**EXERCISE**
Below are the records; copy each line in which "slope" occurs.

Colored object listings
----------

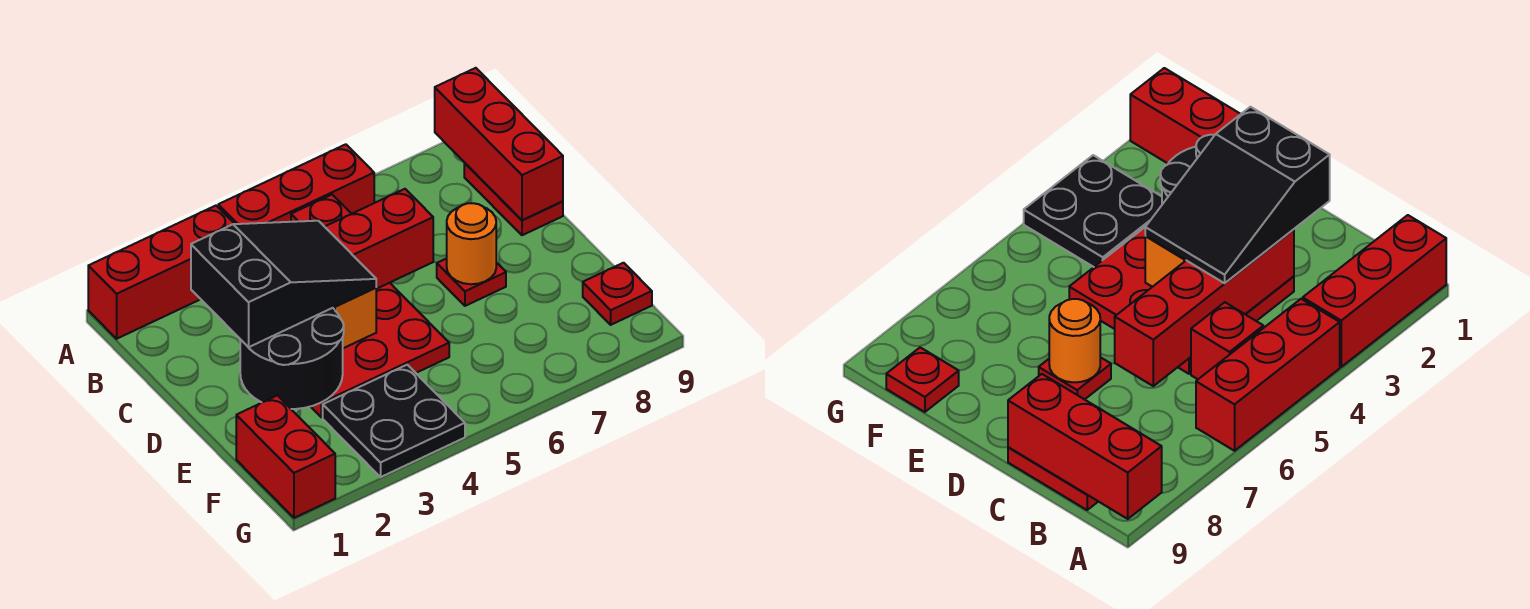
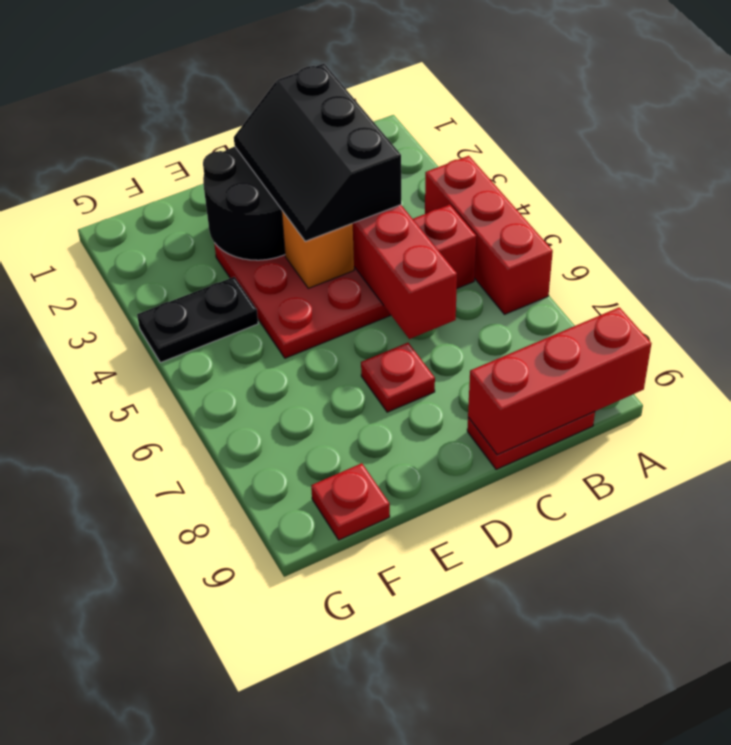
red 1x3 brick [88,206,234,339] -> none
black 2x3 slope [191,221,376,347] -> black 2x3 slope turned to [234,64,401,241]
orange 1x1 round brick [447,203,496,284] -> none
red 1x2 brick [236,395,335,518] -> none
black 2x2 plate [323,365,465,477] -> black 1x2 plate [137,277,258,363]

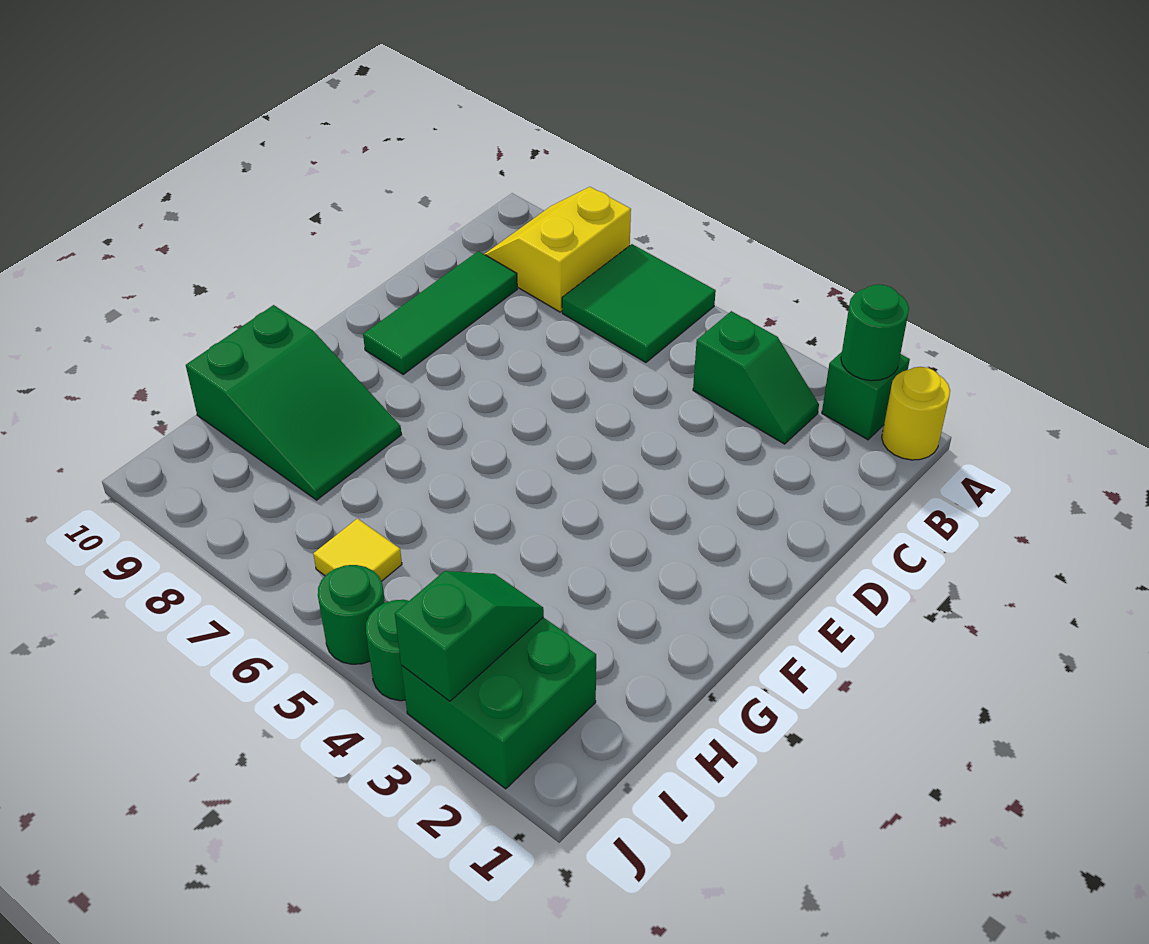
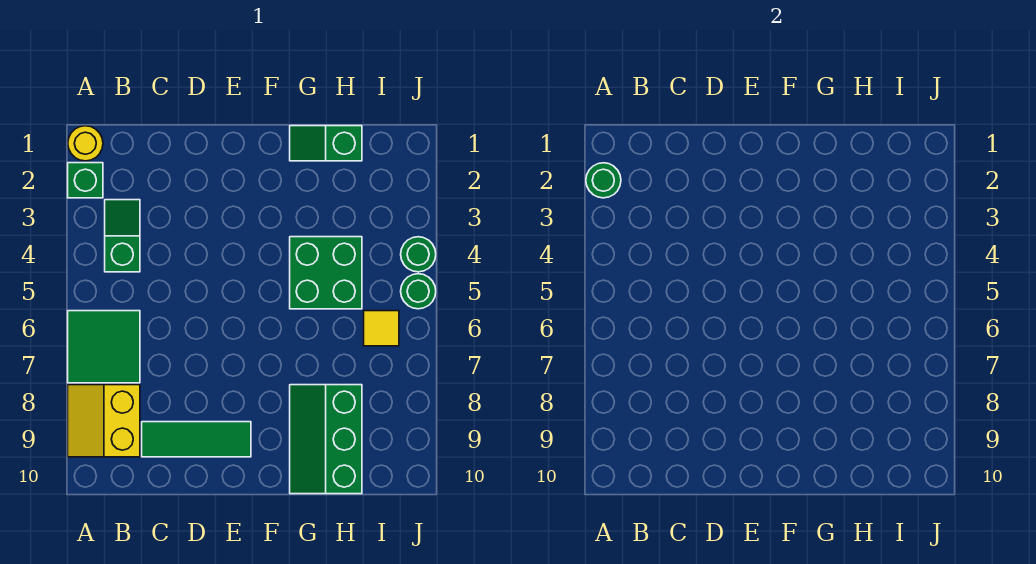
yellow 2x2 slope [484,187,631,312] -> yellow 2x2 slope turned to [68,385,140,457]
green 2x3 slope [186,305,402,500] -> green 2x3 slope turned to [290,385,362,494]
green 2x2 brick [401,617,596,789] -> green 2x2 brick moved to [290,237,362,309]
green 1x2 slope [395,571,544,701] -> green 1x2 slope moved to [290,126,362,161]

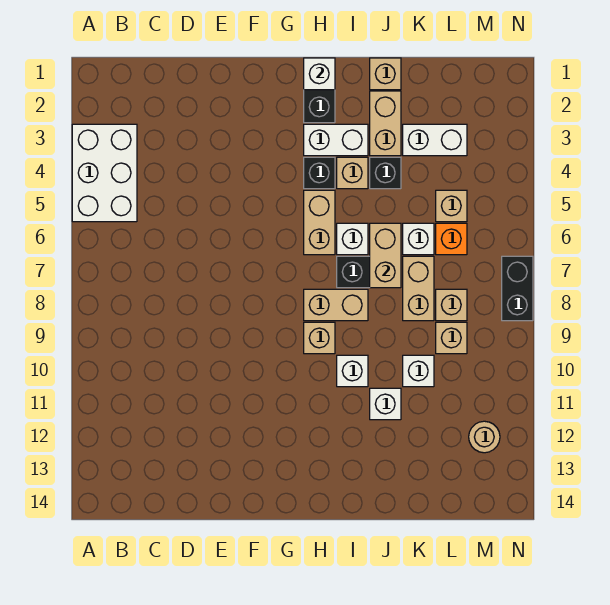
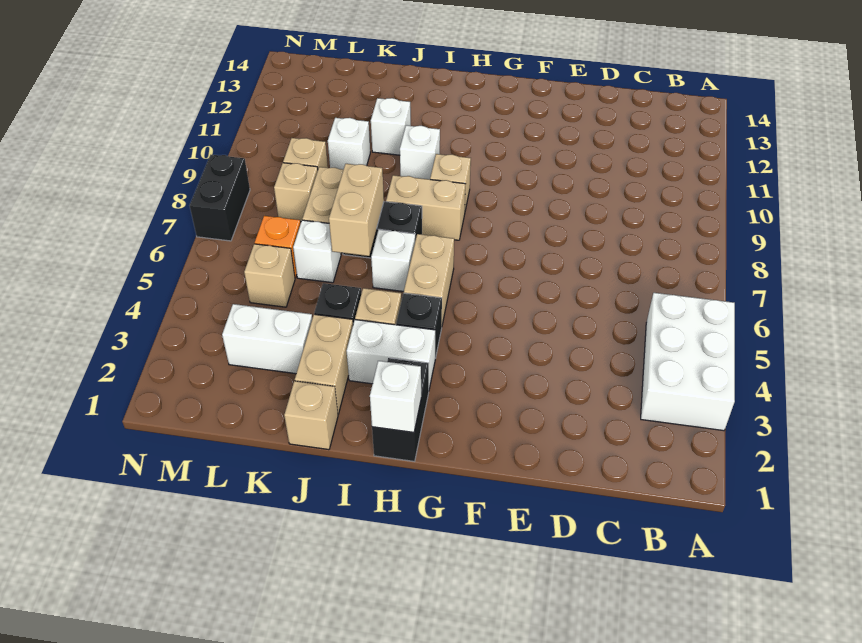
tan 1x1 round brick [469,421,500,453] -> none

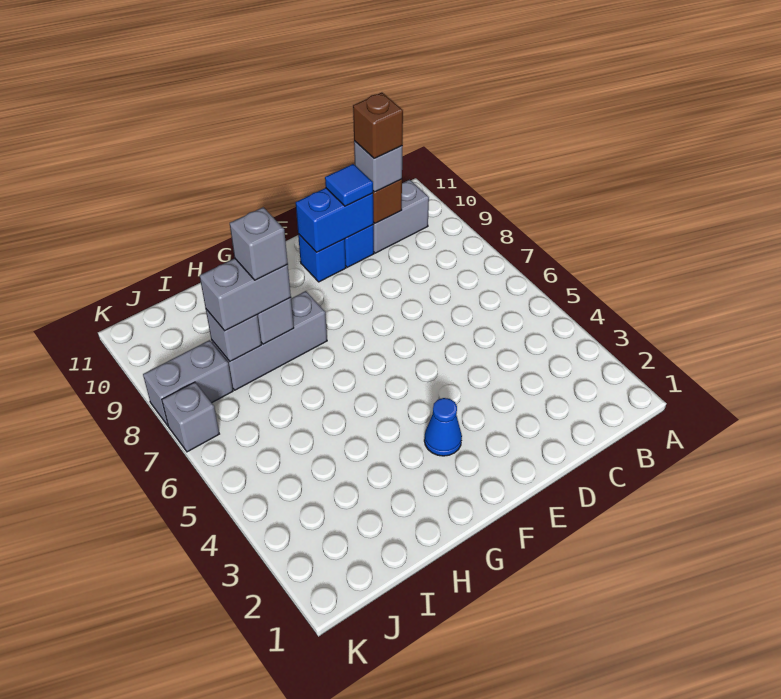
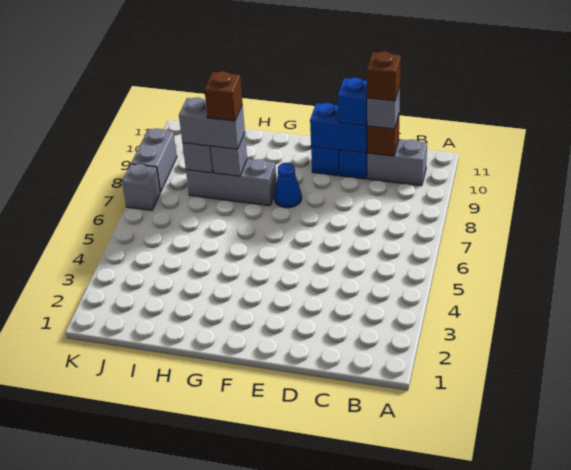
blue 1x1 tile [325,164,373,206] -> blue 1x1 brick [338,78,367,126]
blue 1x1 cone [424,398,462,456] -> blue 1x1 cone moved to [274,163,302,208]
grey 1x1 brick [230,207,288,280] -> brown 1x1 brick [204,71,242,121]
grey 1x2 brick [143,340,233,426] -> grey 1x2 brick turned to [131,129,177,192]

----------

**OUTPUT FOR THIS TASK**
black 2x3 slope [191,221,376,347] -> black 2x3 slope turned to [234,64,401,241]
yellow 2x2 slope [484,187,631,312] -> yellow 2x2 slope turned to [68,385,140,457]
green 2x3 slope [186,305,402,500] -> green 2x3 slope turned to [290,385,362,494]
green 1x2 slope [395,571,544,701] -> green 1x2 slope moved to [290,126,362,161]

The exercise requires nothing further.